## [Stored dataset items]

· · · · · · ·

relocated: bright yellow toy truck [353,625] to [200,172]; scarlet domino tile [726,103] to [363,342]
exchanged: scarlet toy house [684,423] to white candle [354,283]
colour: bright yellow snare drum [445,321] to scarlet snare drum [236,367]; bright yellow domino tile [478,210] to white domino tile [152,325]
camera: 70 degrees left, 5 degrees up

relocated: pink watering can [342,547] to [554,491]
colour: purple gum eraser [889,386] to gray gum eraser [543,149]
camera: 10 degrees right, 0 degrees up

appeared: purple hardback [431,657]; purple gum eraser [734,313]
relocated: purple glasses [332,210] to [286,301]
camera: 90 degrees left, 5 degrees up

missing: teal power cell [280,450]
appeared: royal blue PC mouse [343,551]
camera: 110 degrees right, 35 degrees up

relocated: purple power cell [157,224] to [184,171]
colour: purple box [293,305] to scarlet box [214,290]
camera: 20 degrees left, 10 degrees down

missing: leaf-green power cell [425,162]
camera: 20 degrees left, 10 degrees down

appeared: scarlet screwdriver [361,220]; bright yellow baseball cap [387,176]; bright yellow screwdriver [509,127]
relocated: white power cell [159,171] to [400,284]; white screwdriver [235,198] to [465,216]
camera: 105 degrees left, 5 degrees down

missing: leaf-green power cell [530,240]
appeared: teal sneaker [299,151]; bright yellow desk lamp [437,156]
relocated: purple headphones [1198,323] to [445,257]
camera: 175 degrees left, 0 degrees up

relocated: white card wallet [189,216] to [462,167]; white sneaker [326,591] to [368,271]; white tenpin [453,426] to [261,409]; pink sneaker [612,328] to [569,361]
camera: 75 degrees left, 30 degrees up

· · · · · · ·

## [What you have to do]
Output each line of the entries exactly, so that nothing is lost.

## [Answer]
relocated: bright yellow toy truck [353,625] to [200,172]; scarlet domino tile [726,103] to [363,342]
exchanged: scarlet toy house [684,423] to white candle [354,283]
colour: bright yellow snare drum [445,321] to scarlet snare drum [236,367]; bright yellow domino tile [478,210] to white domino tile [152,325]
camera: 70 degrees left, 5 degrees up

relocated: pink watering can [342,547] to [554,491]
colour: purple gum eraser [889,386] to gray gum eraser [543,149]
camera: 10 degrees right, 0 degrees up

appeared: purple hardback [431,657]; purple gum eraser [734,313]
relocated: purple glasses [332,210] to [286,301]
camera: 90 degrees left, 5 degrees up

missing: teal power cell [280,450]
appeared: royal blue PC mouse [343,551]
camera: 110 degrees right, 35 degrees up

relocated: purple power cell [157,224] to [184,171]
colour: purple box [293,305] to scarlet box [214,290]
camera: 20 degrees left, 10 degrees down

missing: leaf-green power cell [425,162]
camera: 20 degrees left, 10 degrees down

appeared: scarlet screwdriver [361,220]; bright yellow baseball cap [387,176]; bright yellow screwdriver [509,127]
relocated: white power cell [159,171] to [400,284]; white screwdriver [235,198] to [465,216]
camera: 105 degrees left, 5 degrees down

missing: leaf-green power cell [530,240]
appeared: teal sneaker [299,151]; bright yellow desk lamp [437,156]
relocated: purple headphones [1198,323] to [445,257]
camera: 175 degrees left, 0 degrees up

relocated: white card wallet [189,216] to [462,167]; white sneaker [326,591] to [368,271]; white tenpin [453,426] to [261,409]; pink sneaker [612,328] to [569,361]
camera: 75 degrees left, 30 degrees up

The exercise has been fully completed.